Provided records:
..........

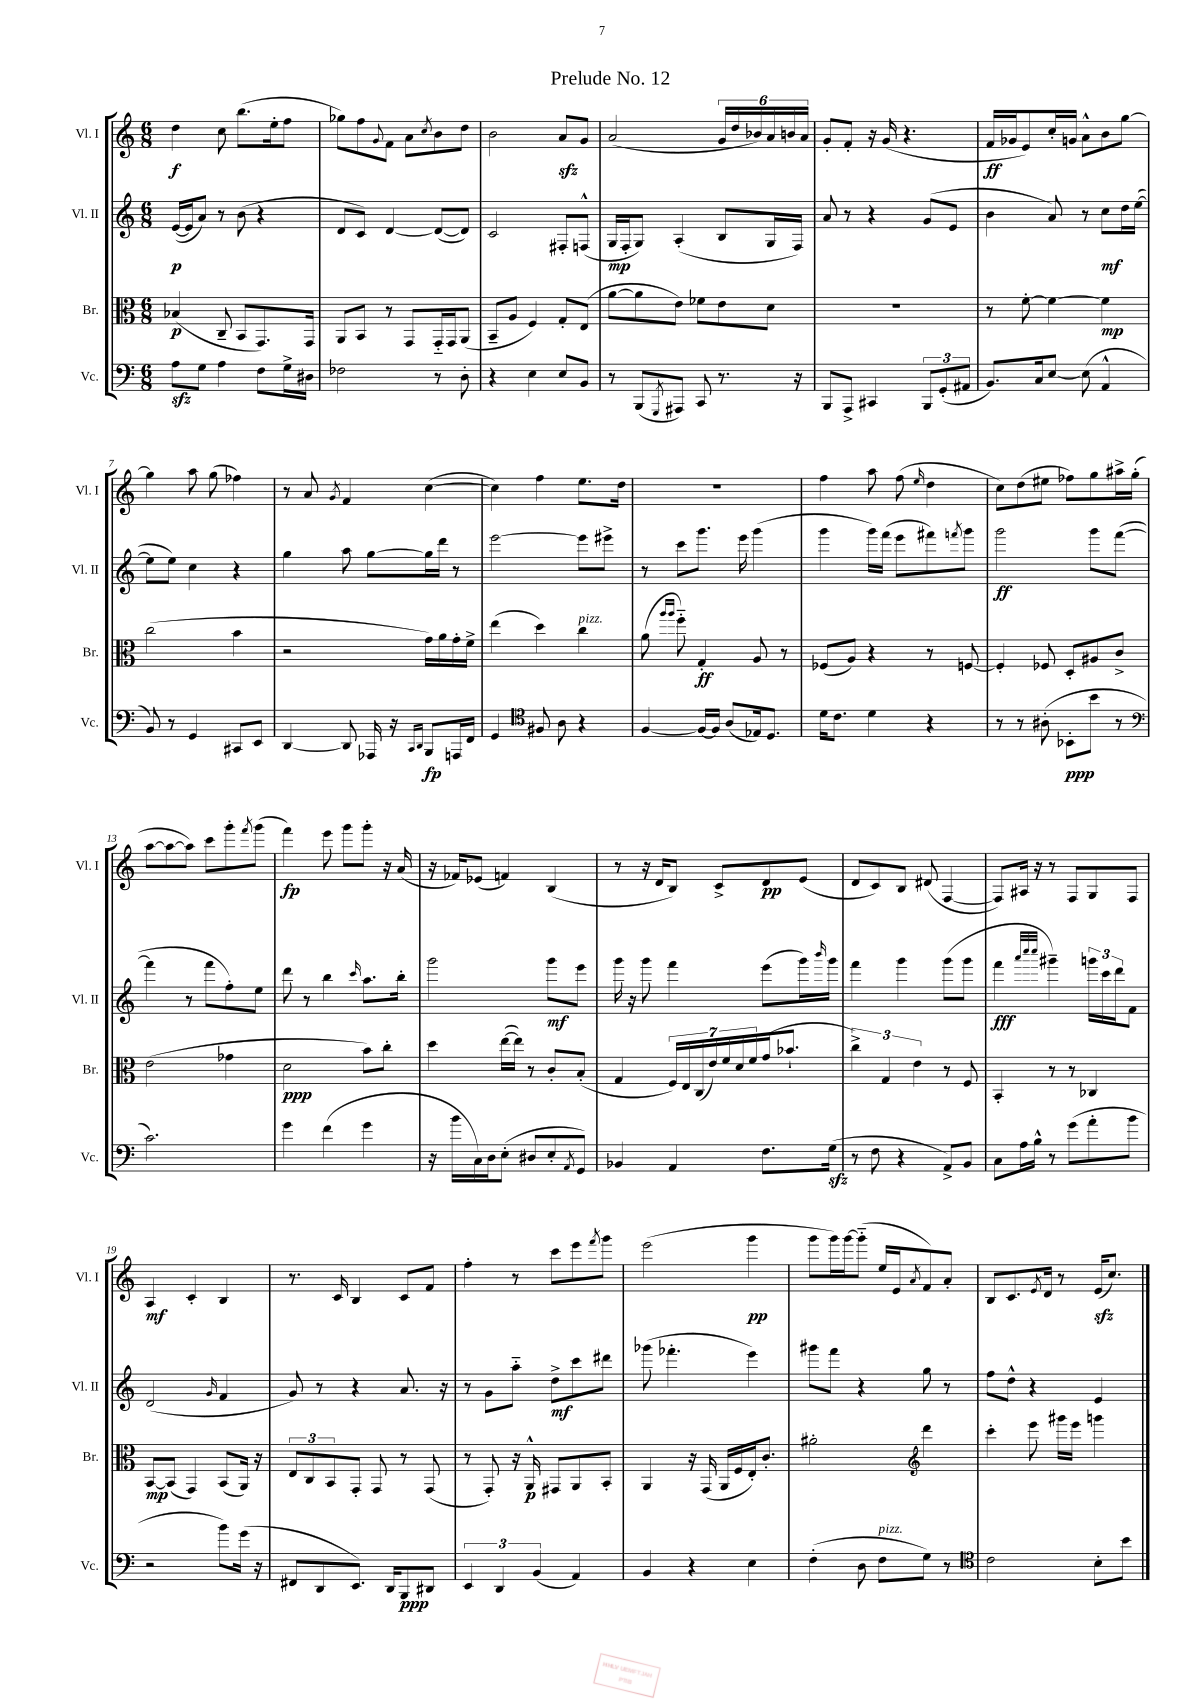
\header { title = "Prelude No. 12" }
<<
\new StaffGroup <<
\new Staff = "s0" \with { instrumentName = "Vl. I" shortInstrumentName = "Vl. I" } {
    \clef treble \key c \major \numericTimeSignature \time 6/8
    d''4\f c''8 b''8.( e''16-. f''8 |
    ges''8) f''8 \appoggiatura { g'8 } f'8 a'8 \acciaccatura { c''8 } b'8 d''8 |
    b'2 a'8\sfz g'8 |
    a'2( \tuplet 6/4 { g'16 d''16 bes'16) a'16 b'16 a'16 } |
    g'8-. f'8-. r16 g'16( r4. |
    f'16\ff ges'16 e'8) c''16-. g'16 a'8-^ b'8 g''8~ |
    g''4 a''8 g''8( fes''4) |
    r8 a'8 \acciaccatura { g'8 } f'4 c''4~( |
    c''4) f''4 e''8. d''16 |
    R2. |
    f''4 a''8 f''8( \grace { e''16 } d''4 |
    c''8) d''8( eis''8 fes''8) g''8 ais''16-> g''16-.( |
    a''8~ a''8~ a''8) c'''8 g'''8-. \acciaccatura { f'''8 } g'''8( |
    f'''4\fp) e'''8 g'''8 g'''8-. r16 a'16( |
    r16 fes'16) ees'8( f'4) b4( |
    r8 r16 d'16 b8) c'8-> d'8\pp e'8( |
    d'8 c'8) b8 dis'8( f4~ |
    f8) ais16 r16 r8 f8 g8 f8 |
    a4\mf c'4-. b4 |
    r8. c'16 b4 c'8 f'8 |
    f''4-. r8 c'''8 e'''8 \acciaccatura { f'''8 } g'''8 |
    e'''2( g'''4\pp |
    g'''8 g'''16) g'''16~ g'''8-_( e''16 e'16 \acciaccatura { a'8 } f'8) a'8-. |
    b8 c'8. \acciaccatura { e'8 } d'16 r8 e'16\sfz( c''8.) \bar "|." |
}
\new Staff = "s1" \with { instrumentName = "Vl. II" shortInstrumentName = "Vl. II" } {
    \clef treble \key c \major \numericTimeSignature \time 6/8
    e'16~\p( e'16 a'8) r8 b'8( r4 |
    d'8 c'8) d'4~ d'8~( d'8) |
    c'2 fis8-. f8-^( |
    g16\mp f16-. g8) a4-.( b8 g16 f16) |
    a'8 r8 r4 g'8( e'8 |
    b'4 a'8) r8 c''8\mf d''16 e''16~( |
    e''8 e''8) c''4 r4 |
    g''4 a''8 g''8~ g''16 d'''16 r8 |
    e'''2~ e'''8 eis'''8-> |
    r8 c'''8 g'''8. e'''16 g'''4( |
    g'''4 g'''16) f'''16( e'''8 fis'''8) \acciaccatura { f'''8 } g'''8 |
    g'''2\ff g'''8 f'''8~( |
    f'''4 r8 f'''8 f''8-.) e''8 |
    d'''8 r8 b''4 \grace { c'''16 } a''8. b''16-. |
    g'''2 g'''8\mf e'''8 |
    g'''16 r16 g'''8 f'''4 e'''8( g'''16) \grace { b'''16 } g'''16 |
    f'''4 g'''4 g'''8( g'''8 |
    f'''4\fff \grace { a'''32 c''''32 c''''32 } gis'''4--) \tuplet 3/2 { g'''16 c'''16 d'''16 } f'8 |
    d'2( \grace { g'16 } f'4 |
    g'8) r8 r4 a'8. r16 |
    r8 g'8 a''8-_ d''8->\mf c'''8 dis'''8 |
    ges'''8( fes'''4.-. e'''4) |
    gis'''8 f'''8 r4 g''8 r8 |
    f''8 d''8-^ r4 e'4 \bar "|." |
}
\new Staff = "s2" \with { instrumentName = "Br." shortInstrumentName = "Br." } {
    \clef alto \key c \major \numericTimeSignature \time 6/8
    bes4\p( c8-- b,8 g,8.) g,16 |
    a,8 b,8 r8 g,8 g,16-_ g,16 a,8( |
    b,8-- a8 f4) g8-. e8( |
    a'8~ a'8 e'8) fes'8 e'8 d'8 |
    R2. |
    r8 f'8~-. f'4~ f'4\mp |
    c''2( b'4 |
    r2 g'16) a'16 g'16-. f'16-> |
    e''4( d''4) c''4^\markup { \italic "pizz." } |
    a'8( \grace { a''16 a''16 } f''8-_) g4-.\ff a8 r8 |
    fes8( a8) r4 r8 f8~ |
    f4-. fes8 d8-. ais8 c'8-> |
    e'2( ges'4 |
    d'2\ppp b'8) c''8-. |
    d''4 e''16~( e''16) r8 c'8-. b8-.( |
    g4 \tuplet 7/4 { f16) e16 c16( e'16) f'16 d'16 f'16 } g'16( bes'8.-! |
    \tuplet 3/2 { c''4->) g4 e'4 } r8 f8 |
    b,4-. r8 r8 ces4 |
    b,8~\mp b,8( g,4) b,8( a,16) r16 |
    \tuplet 3/2 { e8 c8 b,8 } g,8-. g,8 r8 g,8( |
    r8 g,8-.) r16 a,16-^\p gis,8 a,8 b,8-. |
    a,4 r16 g,16( a,16 f16 e16-.) c'8.-. |
    ais'2-. \clef treble d'''4 |
    c'''4-. e'''8 gis'''16 e'''16 g'''4 \bar "|." |
}
\new Staff = "s3" \with { instrumentName = "Vc." shortInstrumentName = "Vc." } {
    \clef bass \key c \major \numericTimeSignature \time 6/8
    a8\sfz g8 a4 f8 g16-> dis16 |
    fes2 r8 d8-. |
    r4 e4 e8 b,8 |
    r8 b,,8( \acciaccatura { g,,8 } ais,,8) c,8 r8. r16 |
    b,,8 a,,8-> cis,4 \tuplet 3/2 { b,,8 g,8-.( ais,8 } |
    b,8.) c16 e8~ e8( a,4-^ |
    b,8) r8 g,4 cis,8 e,8 |
    d,4~ d,8 aes,,16 r16 \grace { c,16 d,16 } b,,8\fp a,,16 f,16 |
    g,4 \clef tenor fis8 a8 r4 |
    f4~ f16~ f16 a8( ees16) d8. |
    d'16 c'8. d'4 r4 |
    r8 r8 ais8-.( bes,8-.\ppp b'8 r8 |
    \clef bass c'2.) |
    g'4 f'4( g'4 |
    r16 b'16 c16) d16 e8-.( dis8 e8-. \acciaccatura { a,8 } g,8) |
    bes,4 a,4 f8. g16\sfz( |
    r8 f8 r4 a,8->) b,8 |
    c8 a16 b16-^ r8 g'8( a'8-. b'8 |
    r2 b'8) g'16( r16 |
    fis,8 d,8 e,8.) d,16 b,,8\ppp dis,8 |
    \tuplet 3/2 { e,4 d,4 b,4( } a,4) |
    b,4 r4 e4 |
    f4-.( d8 f8^\markup { \italic "pizz." } g8) r8 |
    \clef tenor c'2 b8-. b'8 \bar "|." |
}
>>
>>
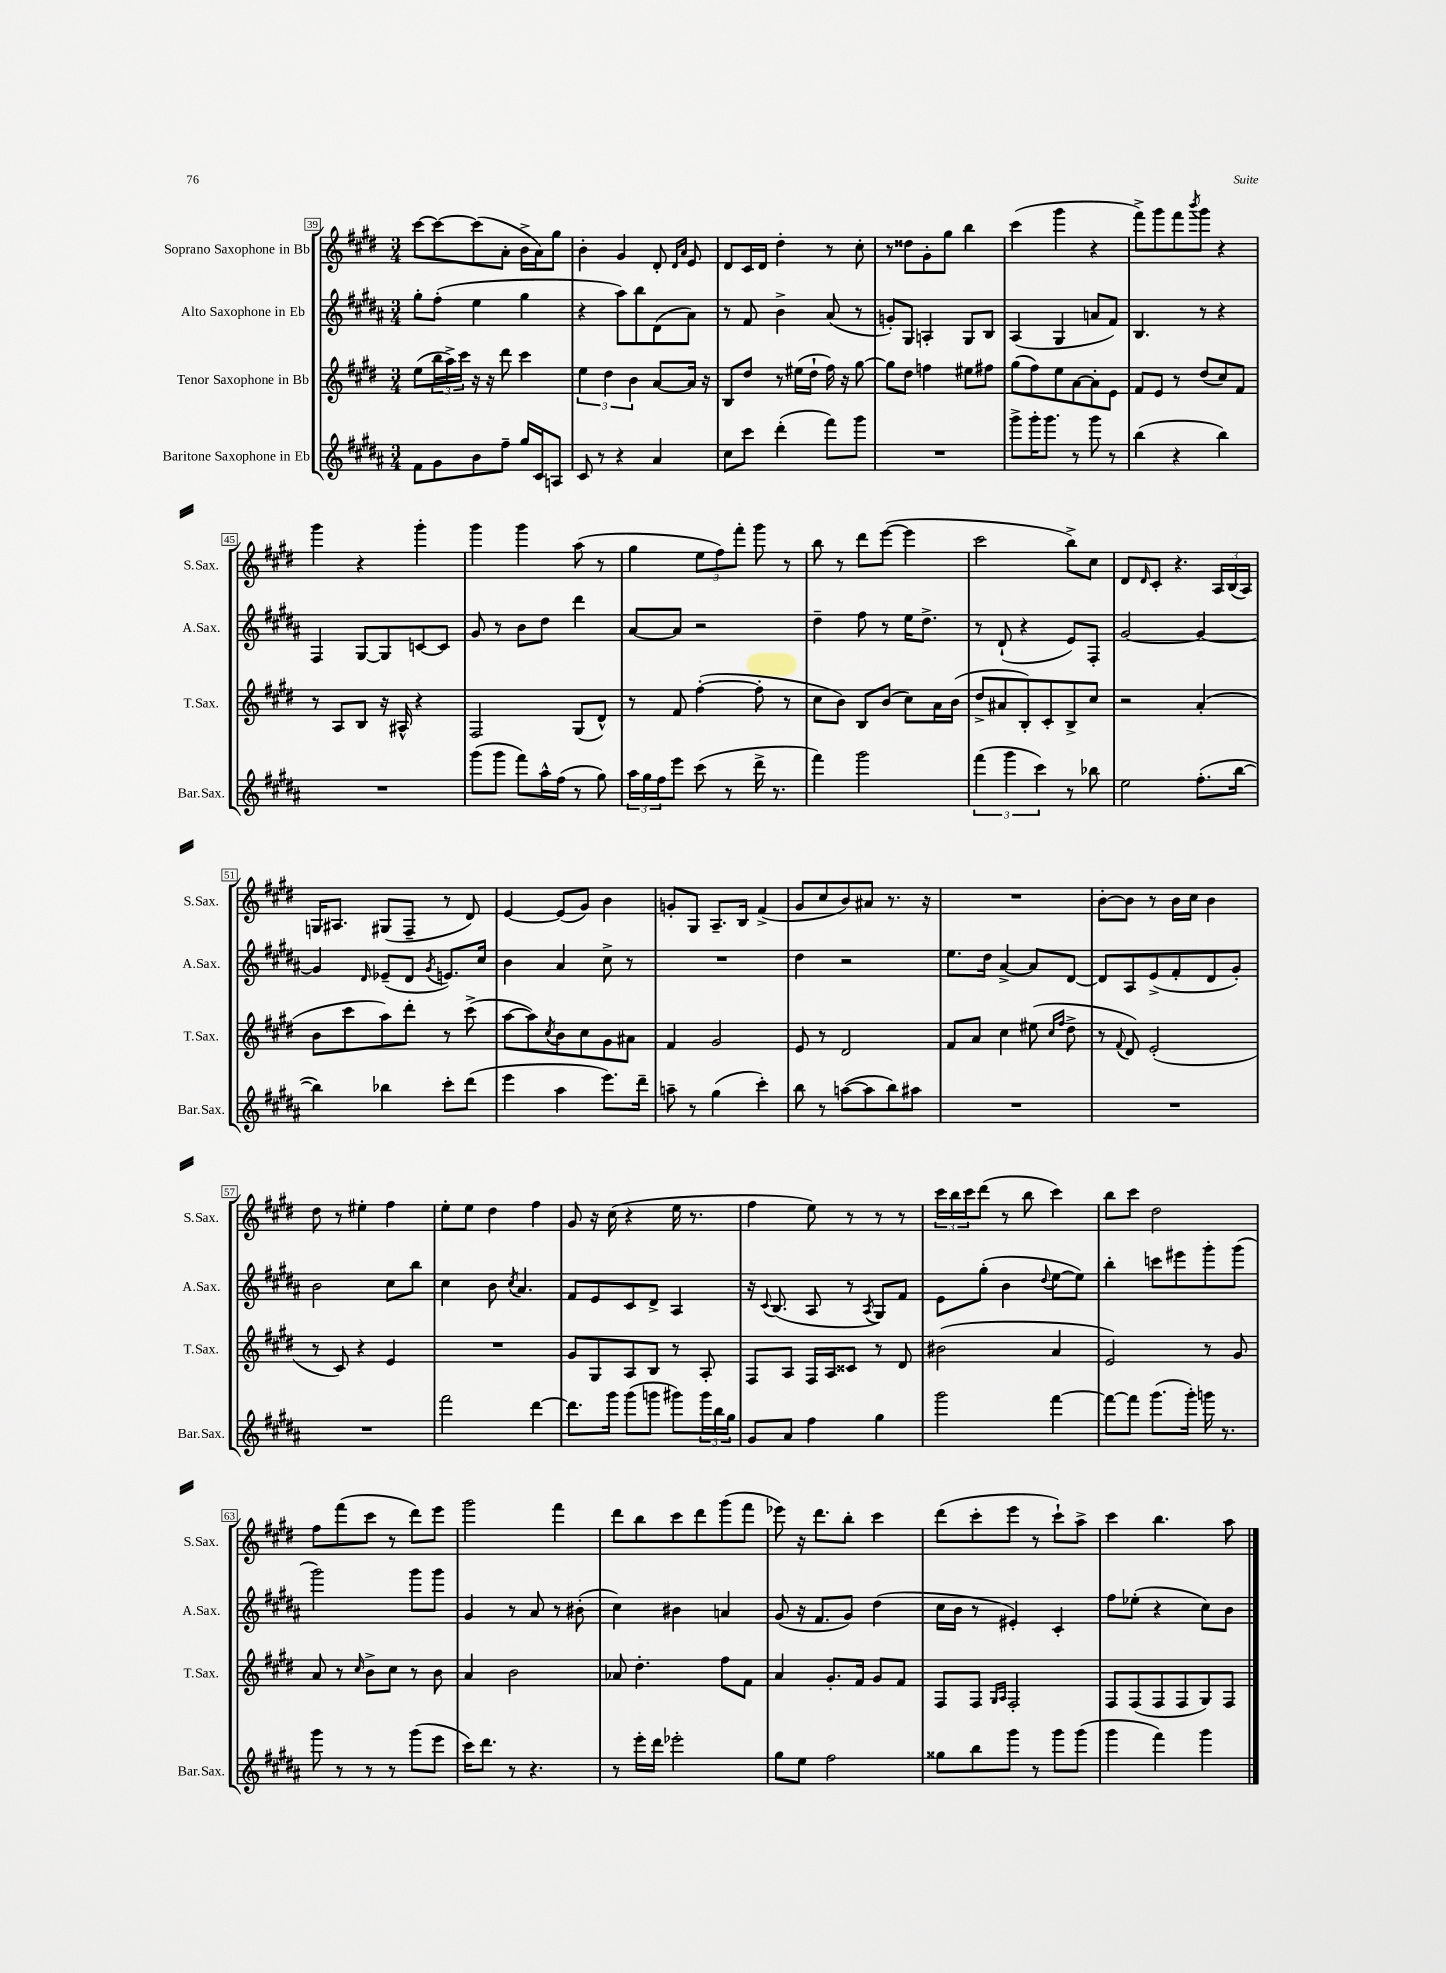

..........

Objective: Could you copy out every line of the items above character for character, leaving the pictures out of your answer?

Answer to this problem:
\header { title = "Prelude No. 12" }
<<
\new StaffGroup <<
\new Staff = "s0" \with { instrumentName = "Vl. I" shortInstrumentName = "Vl. I" } {
    \clef treble \key c \major \numericTimeSignature \time 6/8
    d''4\f c''8 b''8.( e''16-. f''8 |
    ges''8) f''8 \appoggiatura { g'8 } f'8 a'8 \acciaccatura { c''8 } b'8 d''8 |
    b'2 a'8\sfz g'8 |
    a'2( \tuplet 6/4 { g'16 d''16 bes'16) a'16 b'16 a'16 } |
    g'8-. f'8-. r16 g'16( r4. |
    f'16\ff ges'16 e'8) c''16-. g'16 a'8-^ b'8 g''8~ |
    g''4 a''8 g''8( fes''4) |
    r8 a'8 \acciaccatura { g'8 } f'4 c''4~( |
    c''4) f''4 e''8. d''16 |
    R2. |
    f''4 a''8 f''8( \grace { e''16 } d''4 |
    c''8) d''8( eis''8 fes''8) g''8 ais''16-> g''16-.( |
    a''8~ a''8~ a''8) c'''8 g'''8-. \acciaccatura { f'''8 } g'''8( |
    f'''4\fp) e'''8 g'''8 g'''8-. r16 a'16( |
    r16 fes'16) ees'8( f'4) b4( |
    r8 r16 d'16 b8) c'8-> d'8\pp e'8( |
    d'8 c'8) b8 dis'8( f4~ |
    f8) ais16 r16 r8 f8 g8 f8 |
    a4\mf c'4-. b4 |
    r8. c'16 b4 c'8 f'8 |
    f''4-. r8 c'''8 e'''8 \acciaccatura { f'''8 } g'''8 |
    e'''2( g'''4\pp |
    g'''8 g'''16) g'''16~ g'''8-_( e''16 e'16 \acciaccatura { a'8 } f'8) a'8-. |
    b8 c'8. \acciaccatura { e'8 } d'16 r8 e'16\sfz( c''8.) \bar "|." |
}
\new Staff = "s1" \with { instrumentName = "Vl. II" shortInstrumentName = "Vl. II" } {
    \clef treble \key c \major \numericTimeSignature \time 6/8
    e'16~\p( e'16 a'8) r8 b'8( r4 |
    d'8 c'8) d'4~ d'8~( d'8) |
    c'2 fis8-. f8-^( |
    g16\mp f16-. g8) a4-.( b8 g16 f16) |
    a'8 r8 r4 g'8( e'8 |
    b'4 a'8) r8 c''8\mf d''16 e''16~( |
    e''8 e''8) c''4 r4 |
    g''4 a''8 g''8~ g''16 d'''16 r8 |
    e'''2~ e'''8 eis'''8-> |
    r8 c'''8 g'''8. e'''16 g'''4( |
    g'''4 g'''16) f'''16( e'''8 fis'''8) \acciaccatura { f'''8 } g'''8 |
    g'''2\ff g'''8 f'''8~( |
    f'''4 r8 f'''8 f''8-.) e''8 |
    d'''8 r8 b''4 \grace { c'''16 } a''8. b''16-. |
    g'''2 g'''8\mf e'''8 |
    g'''16 r16 g'''8 f'''4 e'''8( g'''16) \grace { b'''16 } g'''16 |
    f'''4 g'''4 g'''8( g'''8 |
    f'''4\fff \grace { a'''32 c''''32 c''''32 } gis'''4--) \tuplet 3/2 { g'''16 c'''16 d'''16 } f'8 |
    d'2( \grace { g'16 } f'4 |
    g'8) r8 r4 a'8. r16 |
    r8 g'8 a''8-_ d''8->\mf c'''8 dis'''8 |
    ges'''8( fes'''4.-. e'''4) |
    gis'''8 f'''8 r4 g''8 r8 |
    f''8 d''8-^ r4 e'4 \bar "|." |
}
\new Staff = "s2" \with { instrumentName = "Br." shortInstrumentName = "Br." } {
    \clef alto \key c \major \numericTimeSignature \time 6/8
    bes4\p( c8-- b,8 g,8.) g,16 |
    a,8 b,8 r8 g,8 g,16-_ g,16 a,8( |
    b,8-- a8 f4) g8-. e8( |
    a'8~ a'8 e'8) fes'8 e'8 d'8 |
    R2. |
    r8 f'8~-. f'4~ f'4\mp |
    c''2( b'4 |
    r2 g'16) a'16 g'16-. f'16-> |
    e''4( d''4) c''4^\markup { \italic "pizz." } |
    a'8( \grace { a''16 a''16 } f''8-_) g4-.\ff a8 r8 |
    fes8( a8) r4 r8 f8~ |
    f4-. fes8 d8-. ais8 c'8-> |
    e'2( ges'4 |
    d'2\ppp b'8) c''8-. |
    d''4 e''16~( e''16) r8 c'8-. b8-.( |
    g4 \tuplet 7/4 { f16) e16 c16( e'16) f'16 d'16 f'16 } g'16( bes'8.-! |
    \tuplet 3/2 { c''4->) g4 e'4 } r8 f8 |
    b,4-. r8 r8 ces4 |
    b,8~\mp b,8( g,4) b,8( a,16) r16 |
    \tuplet 3/2 { e8 c8 b,8 } g,8-. g,8 r8 g,8( |
    r8 g,8-.) r16 a,16-^\p gis,8 a,8 b,8-. |
    a,4 r16 g,16( a,16 f16 e16-.) c'8.-. |
    ais'2-. \clef treble d'''4 |
    c'''4-. e'''8 gis'''16 e'''16 g'''4 \bar "|." |
}
\new Staff = "s3" \with { instrumentName = "Vc." shortInstrumentName = "Vc." } {
    \clef bass \key c \major \numericTimeSignature \time 6/8
    a8\sfz g8 a4 f8 g16-> dis16 |
    fes2 r8 d8-. |
    r4 e4 e8 b,8 |
    r8 b,,8( \acciaccatura { g,,8 } ais,,8) c,8 r8. r16 |
    b,,8 a,,8-> cis,4 \tuplet 3/2 { b,,8 g,8-.( ais,8 } |
    b,8.) c16 e8~ e8( a,4-^ |
    b,8) r8 g,4 cis,8 e,8 |
    d,4~ d,8 aes,,16 r16 \grace { c,16 d,16 } b,,8\fp a,,16 f,16 |
    g,4 \clef tenor fis8 a8 r4 |
    f4~ f16~ f16 a8( ees16) d8. |
    d'16 c'8. d'4 r4 |
    r8 r8 ais8-.( bes,8-.\ppp b'8 r8 |
    \clef bass c'2.) |
    g'4 f'4( g'4 |
    r16 b'16 c16) d16 e8-.( dis8 e8-. \acciaccatura { a,8 } g,8) |
    bes,4 a,4 f8. g16\sfz( |
    r8 f8 r4 a,8->) b,8 |
    c8 a16 b16-^ r8 g'8( a'8-. b'8 |
    r2 b'8) g'16( r16 |
    fis,8 d,8 e,8.) d,16 b,,8\ppp dis,8 |
    \tuplet 3/2 { e,4 d,4 b,4( } a,4) |
    b,4 r4 e4 |
    f4-.( d8 f8^\markup { \italic "pizz." } g8) r8 |
    \clef tenor c'2 b8-. b'8 \bar "|." |
}
>>
>>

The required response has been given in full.